■ **ABOUT THIS EXERCISE**
All lines from the one that contains "orange egg: 4 -> 2" to the end of the data must be retyped exactly. Pictures are not retyped.

== == ==

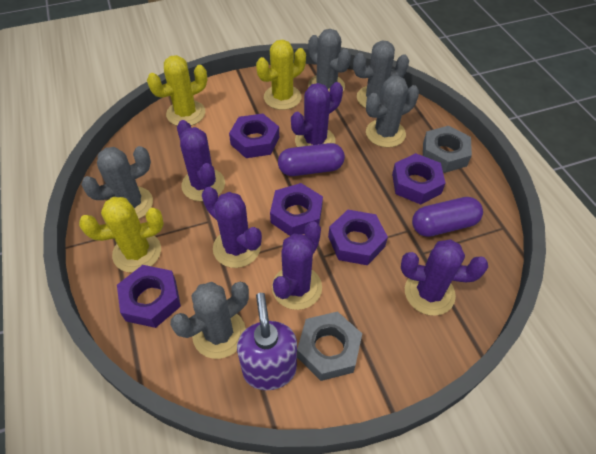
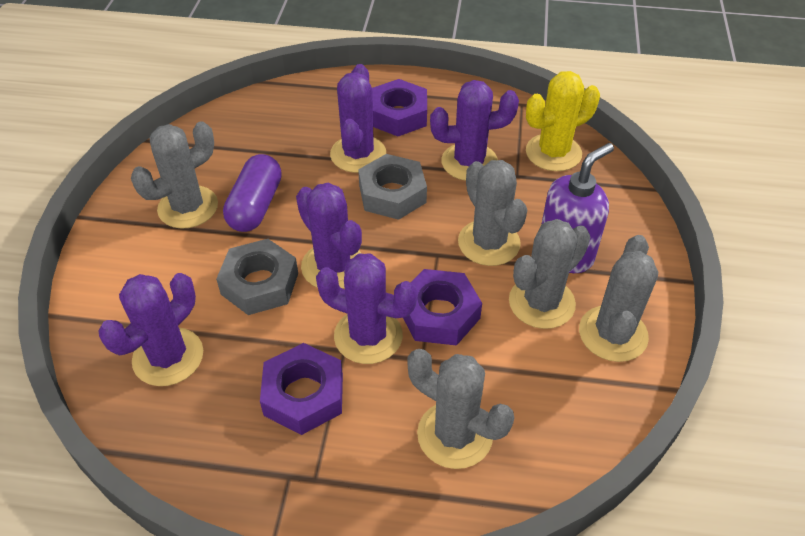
purple capsule: 2 -> 1
purple nut: 5 -> 3
yellow cactus: 3 -> 1

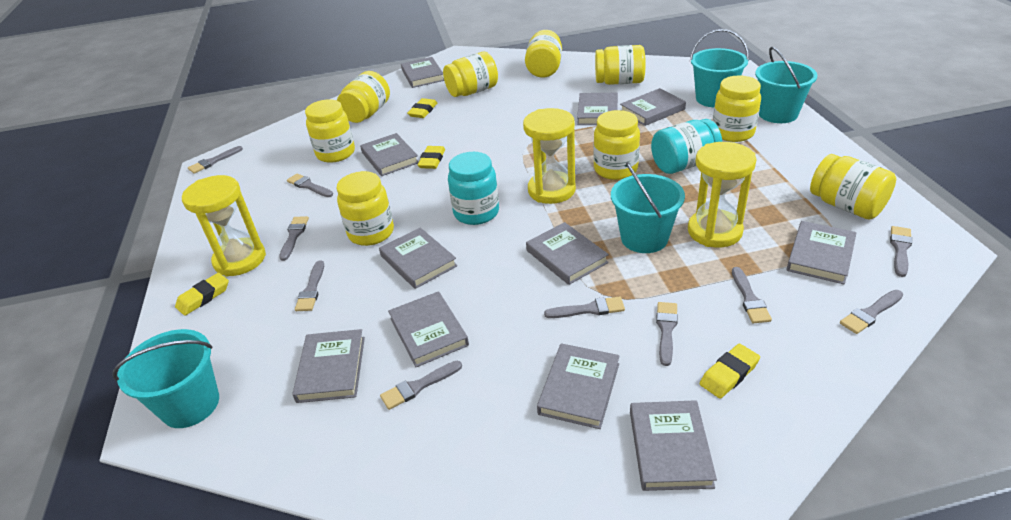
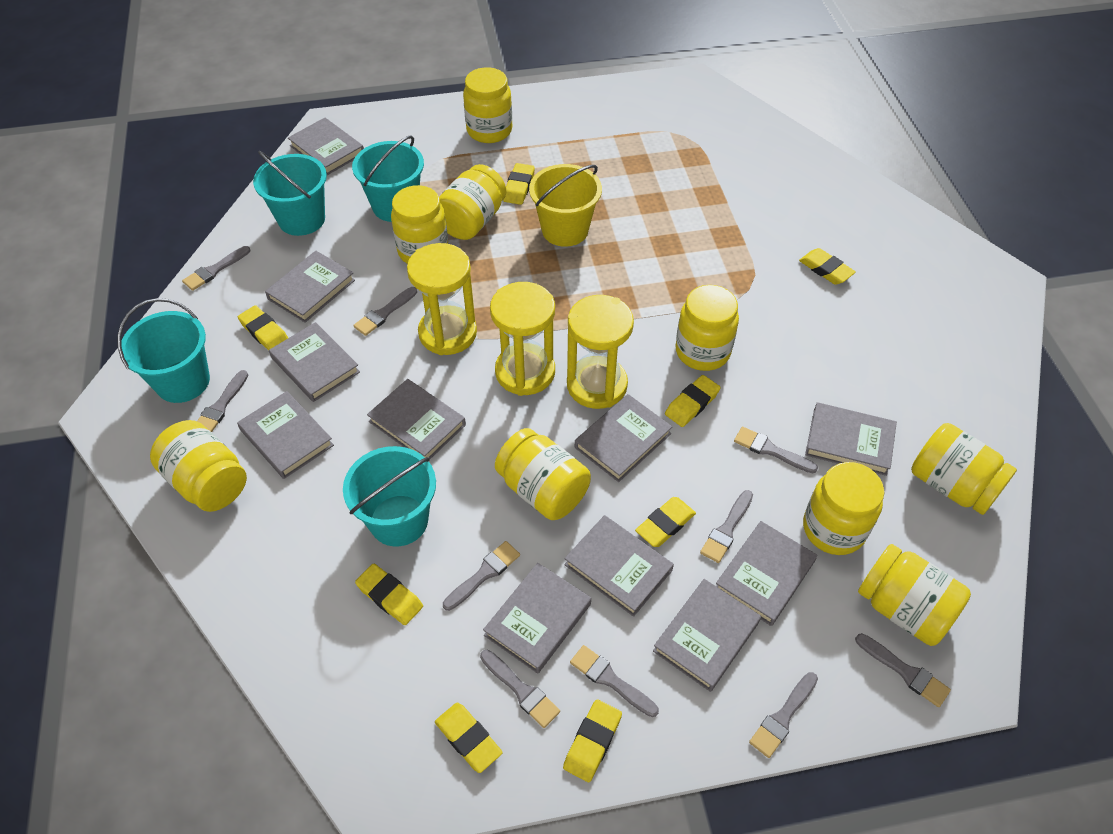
turquoise jar: 2 -> 0
yellow bucket: 0 -> 1
yellow eraser: 4 -> 8

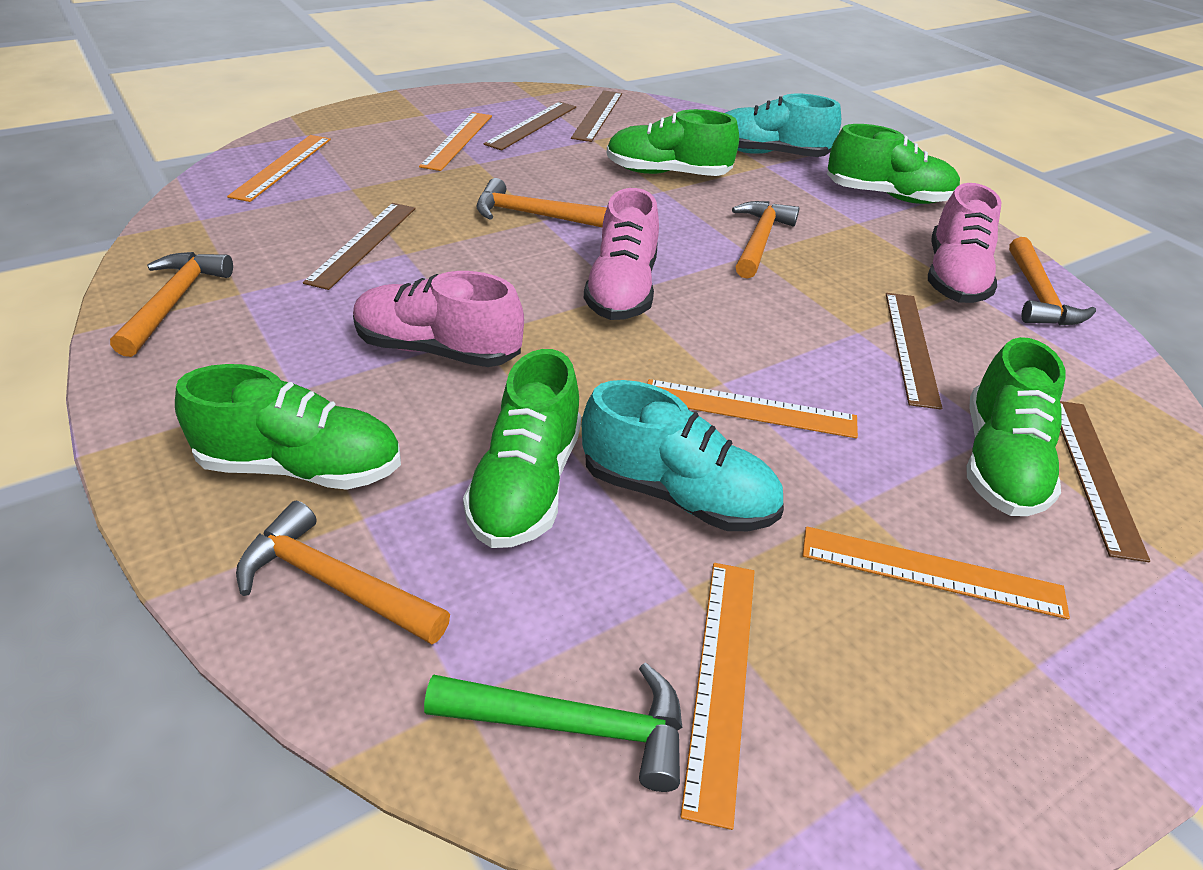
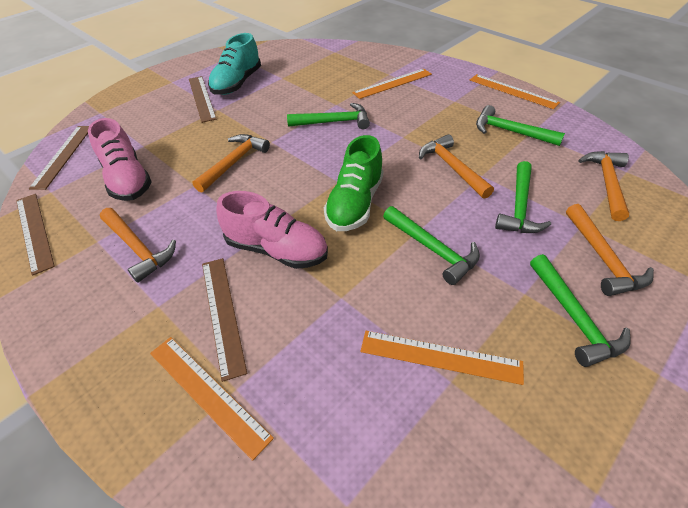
brown ruler: 5 -> 4
green hammer: 1 -> 5
green shoe: 5 -> 1
orange ruler: 5 -> 4
pink shoe: 3 -> 2
turquoise shoe: 2 -> 1

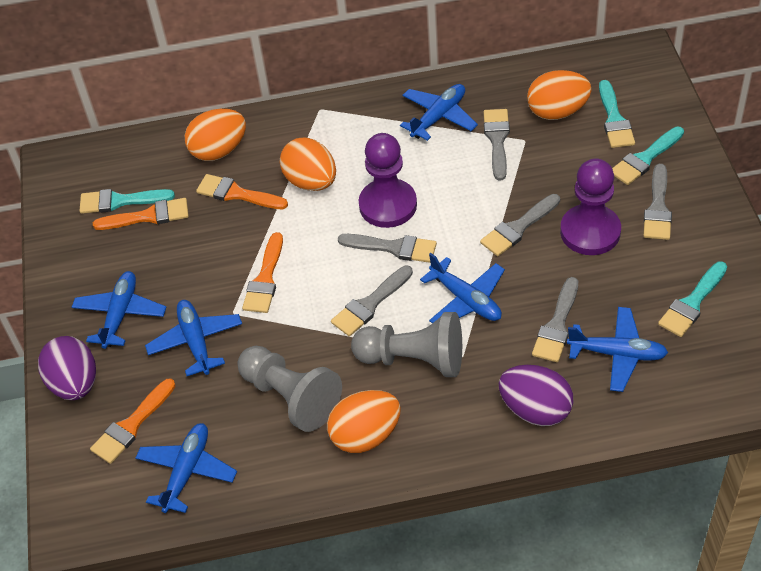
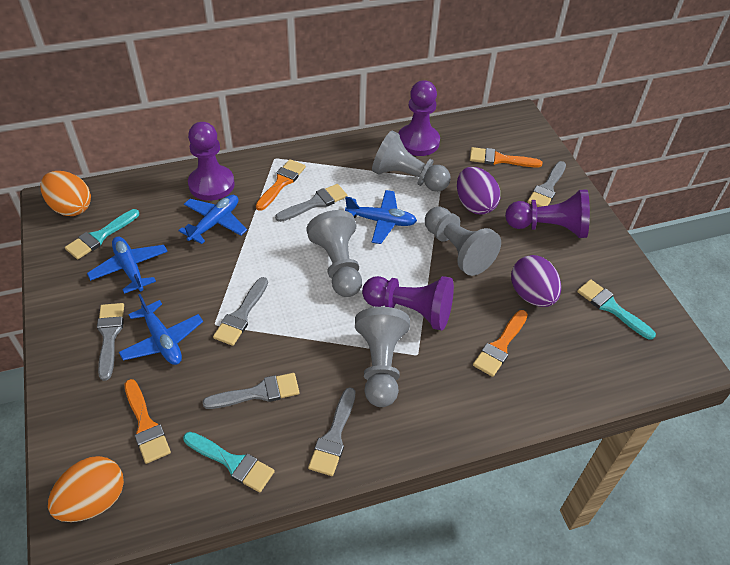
blue plane: 6 -> 4
grey pawn: 2 -> 4
orange egg: 4 -> 2
purple pawn: 2 -> 4
turquoise brush: 4 -> 3

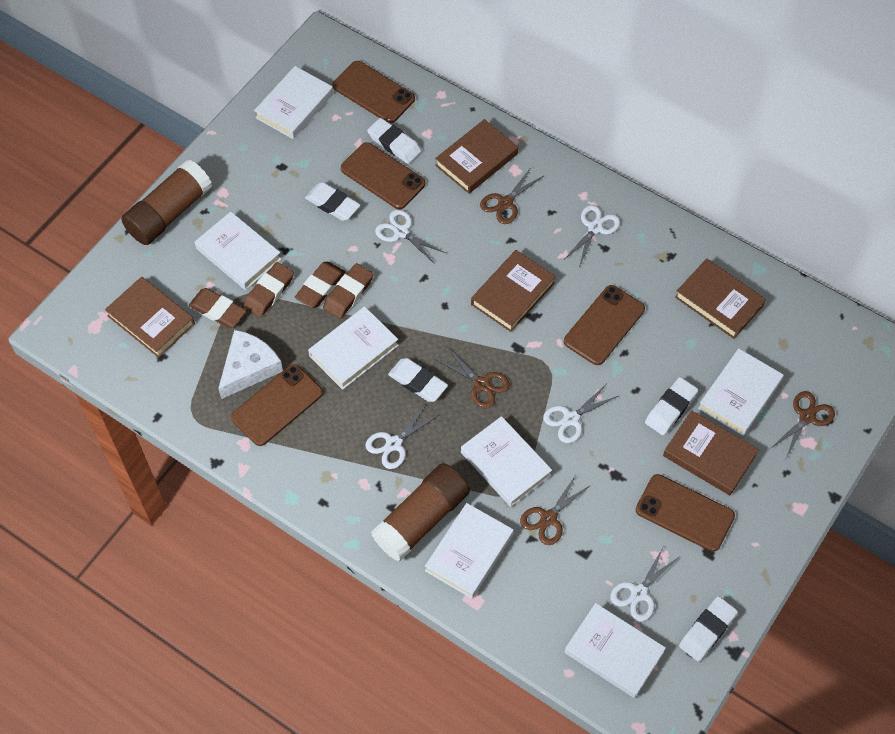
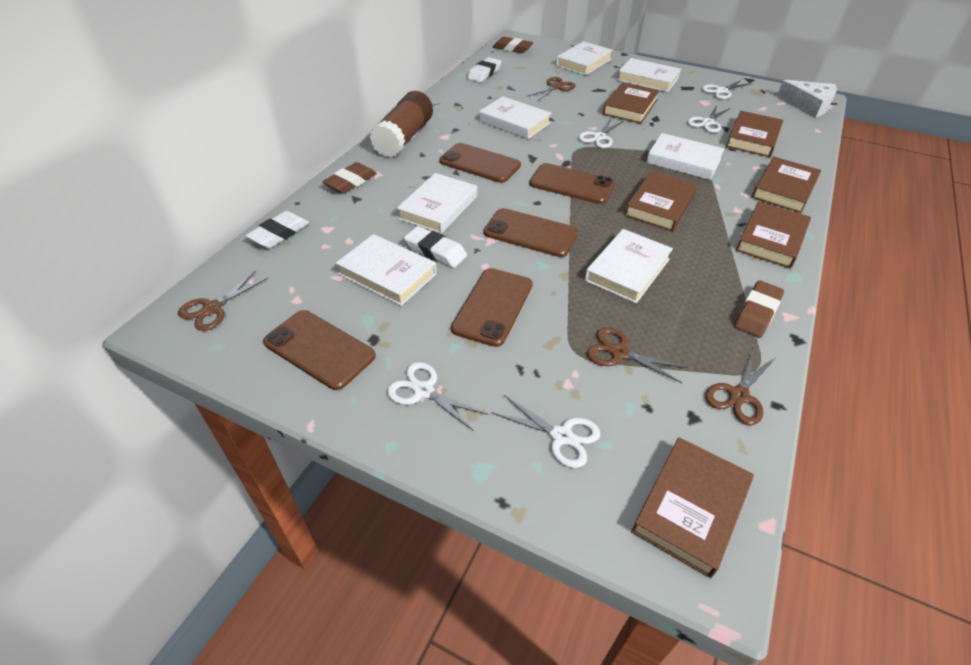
brown book: 5 -> 6
brown eraser: 4 -> 3
brown glue stick: 2 -> 1
white eraser: 5 -> 3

== == ==

■ **WRITTEN SOLUTION**
orange egg: 4 -> 2
purple pawn: 2 -> 4
turquoise brush: 4 -> 3

brown book: 5 -> 6
brown eraser: 4 -> 3
brown glue stick: 2 -> 1
white eraser: 5 -> 3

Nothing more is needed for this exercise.